- Material supplied:

◆ ◆ ◆

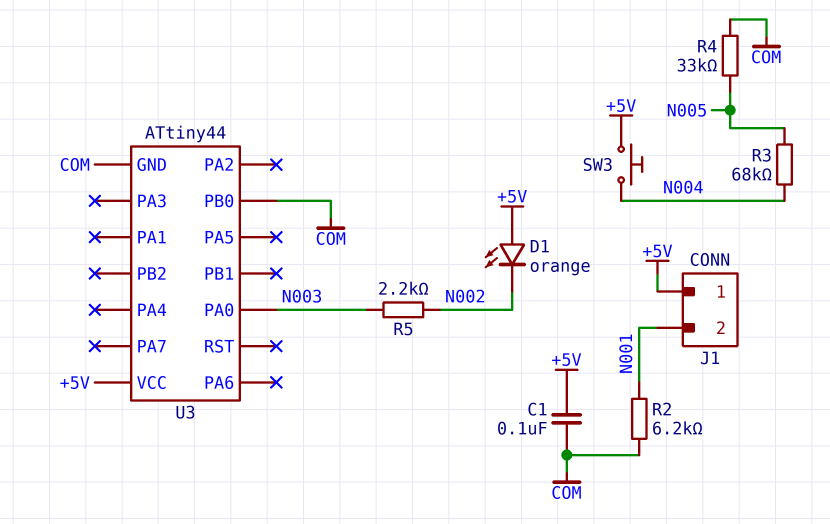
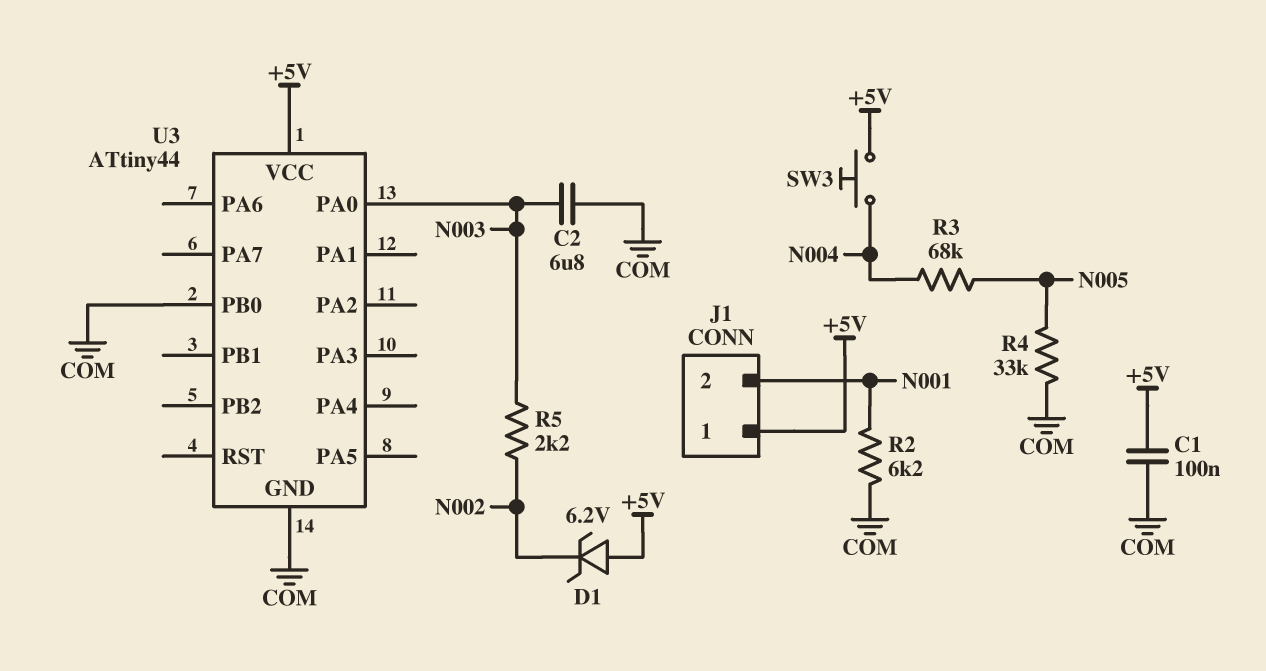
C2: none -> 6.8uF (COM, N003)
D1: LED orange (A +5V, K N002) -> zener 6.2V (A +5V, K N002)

◆ ◆ ◆

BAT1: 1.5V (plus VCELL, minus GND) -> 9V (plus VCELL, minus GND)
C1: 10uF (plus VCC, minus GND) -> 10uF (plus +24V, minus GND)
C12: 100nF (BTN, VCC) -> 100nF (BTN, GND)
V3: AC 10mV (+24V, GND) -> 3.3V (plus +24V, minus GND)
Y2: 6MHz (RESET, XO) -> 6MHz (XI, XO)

◆ ◆ ◆

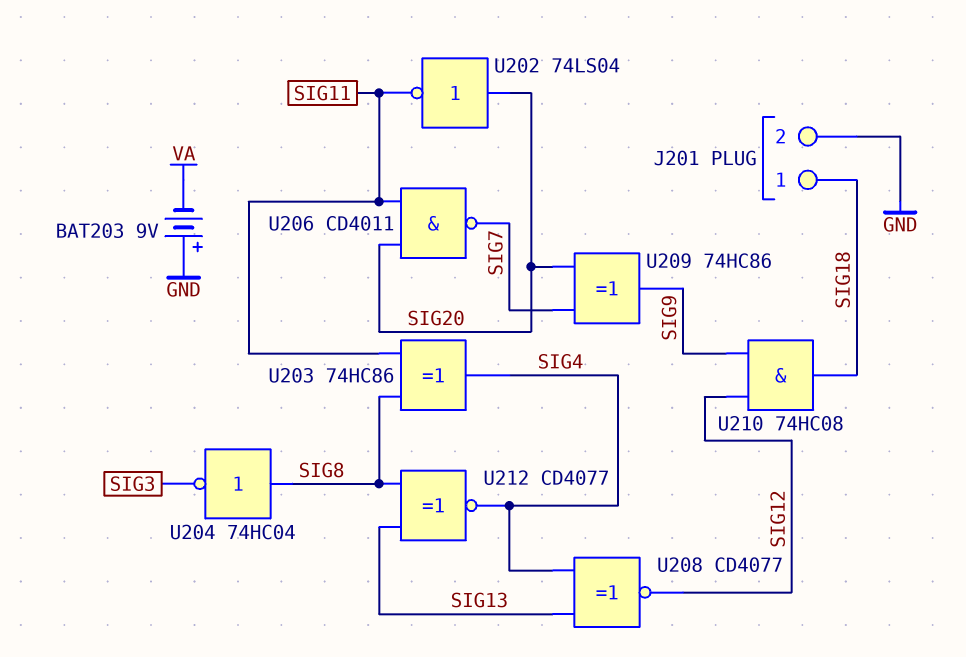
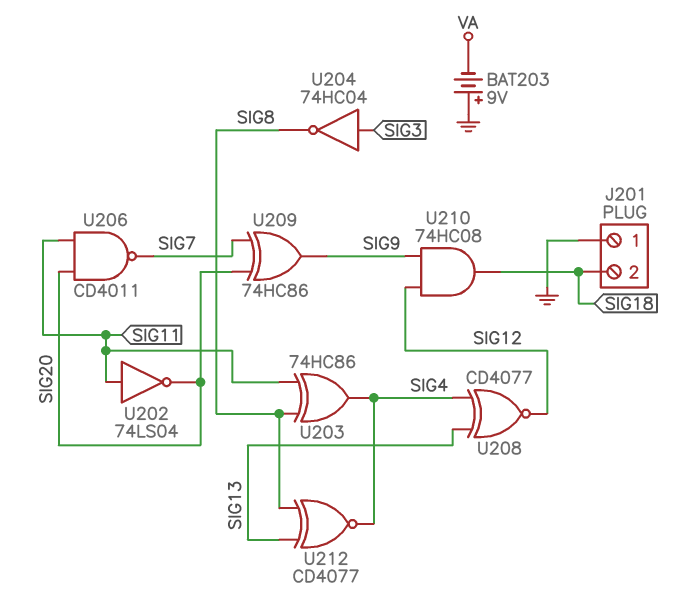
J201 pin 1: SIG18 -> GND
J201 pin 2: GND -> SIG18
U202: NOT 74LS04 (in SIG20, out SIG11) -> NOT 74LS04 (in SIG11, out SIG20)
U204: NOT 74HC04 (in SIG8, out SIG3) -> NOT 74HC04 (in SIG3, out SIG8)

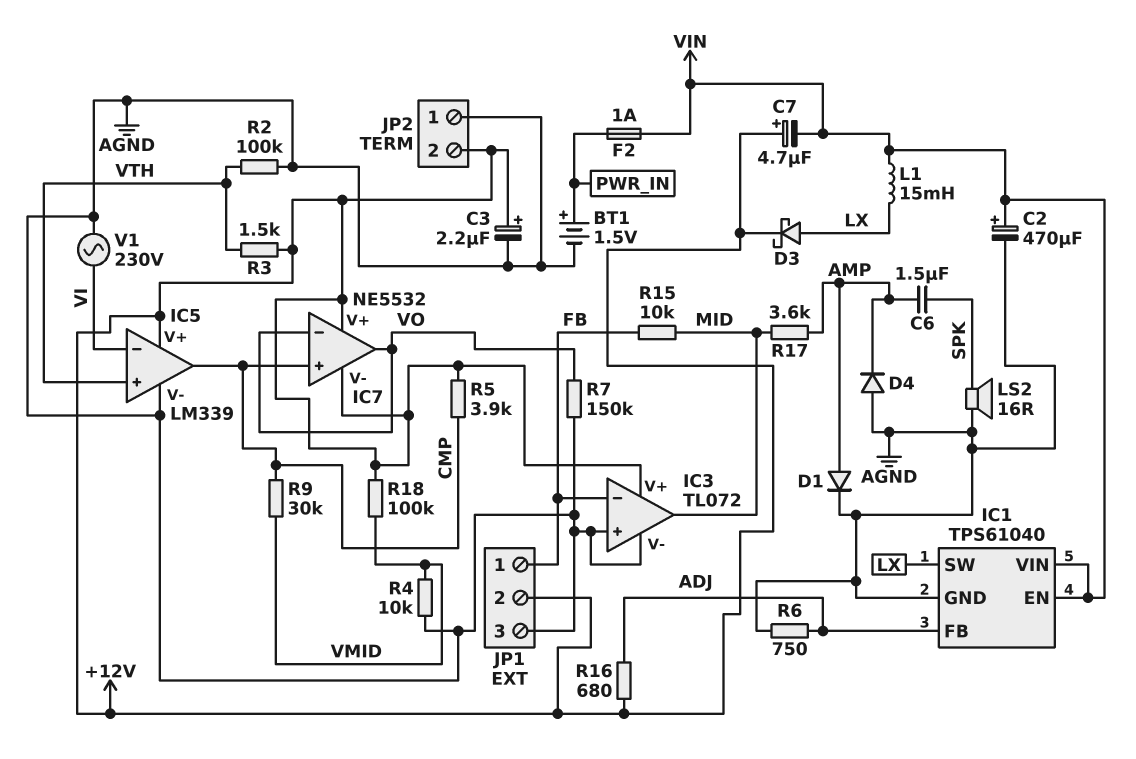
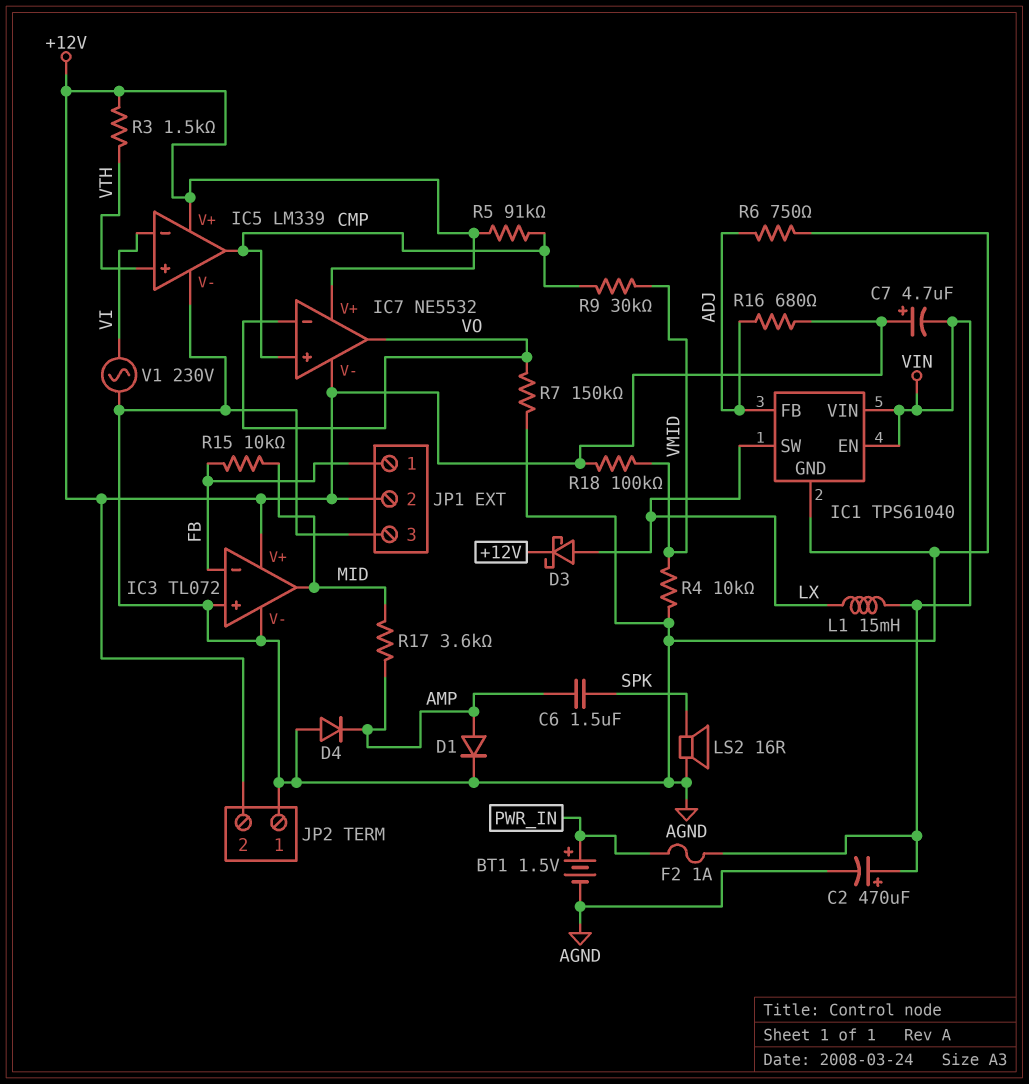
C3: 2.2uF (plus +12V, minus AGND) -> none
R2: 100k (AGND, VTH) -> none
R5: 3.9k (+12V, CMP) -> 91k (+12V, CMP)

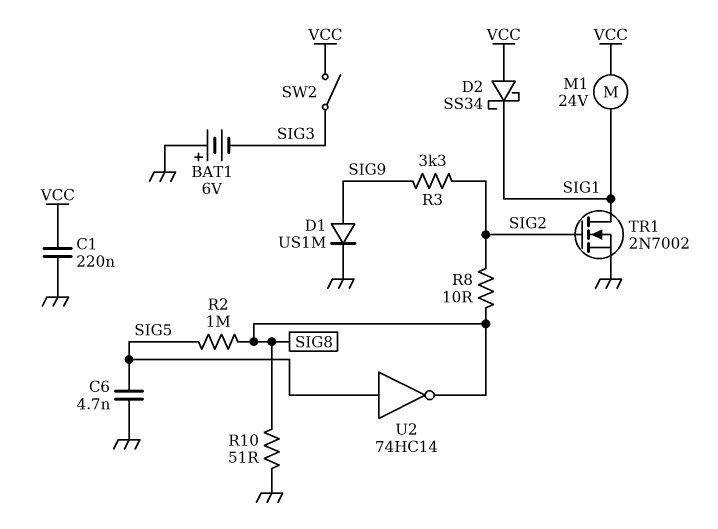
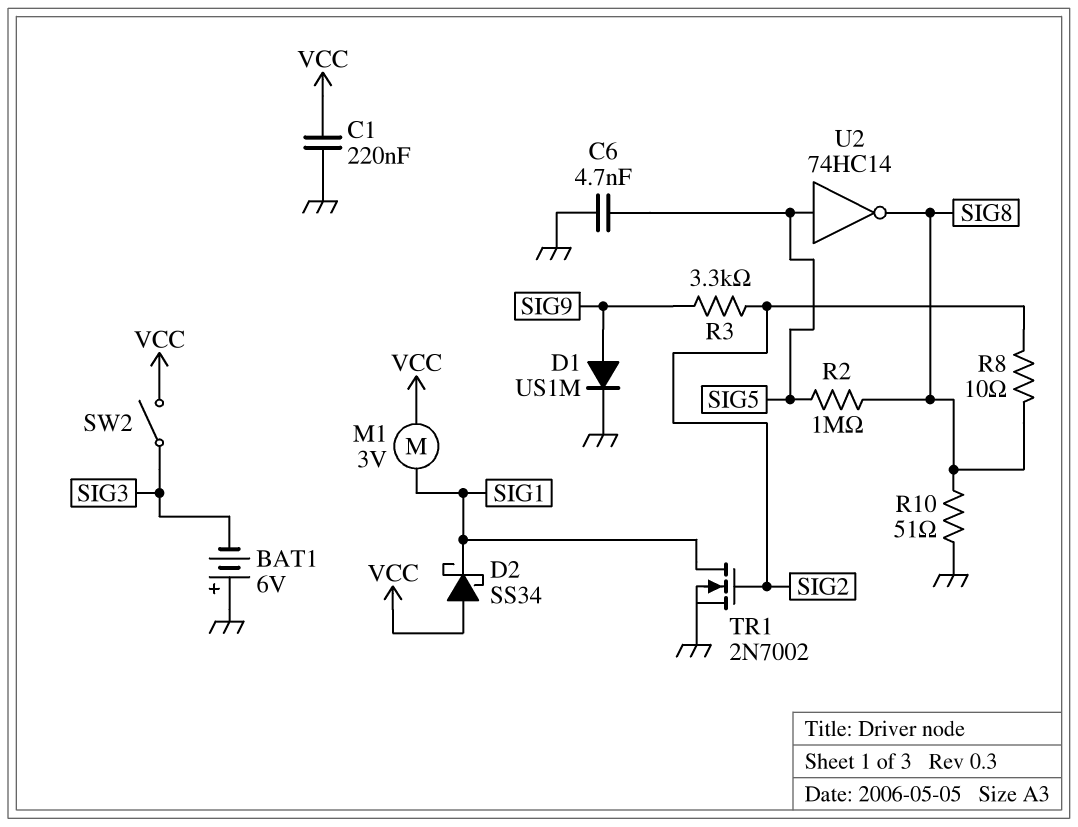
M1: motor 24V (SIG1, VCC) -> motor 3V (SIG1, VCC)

◆ ◆ ◆

- What you should do: Give the number of lines in the material above that include the string "none", with no further text.

- Solution to this problem: 3